■ **WHAT THIS TASK INVOLVES**
Copy each line that contains the string "turquoise", taking them from the material.

■ **MATERIAL PROVIDED**

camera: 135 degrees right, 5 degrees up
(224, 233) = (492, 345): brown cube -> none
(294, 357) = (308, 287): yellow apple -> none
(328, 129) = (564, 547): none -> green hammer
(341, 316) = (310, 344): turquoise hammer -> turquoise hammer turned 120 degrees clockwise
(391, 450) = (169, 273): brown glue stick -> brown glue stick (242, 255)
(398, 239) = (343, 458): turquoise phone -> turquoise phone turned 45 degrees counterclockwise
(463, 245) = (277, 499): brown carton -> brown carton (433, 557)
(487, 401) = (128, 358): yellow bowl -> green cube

■ **EXERCISE RESULT**
(341, 316) = (310, 344): turquoise hammer -> turquoise hammer turned 120 degrees clockwise
(398, 239) = (343, 458): turquoise phone -> turquoise phone turned 45 degrees counterclockwise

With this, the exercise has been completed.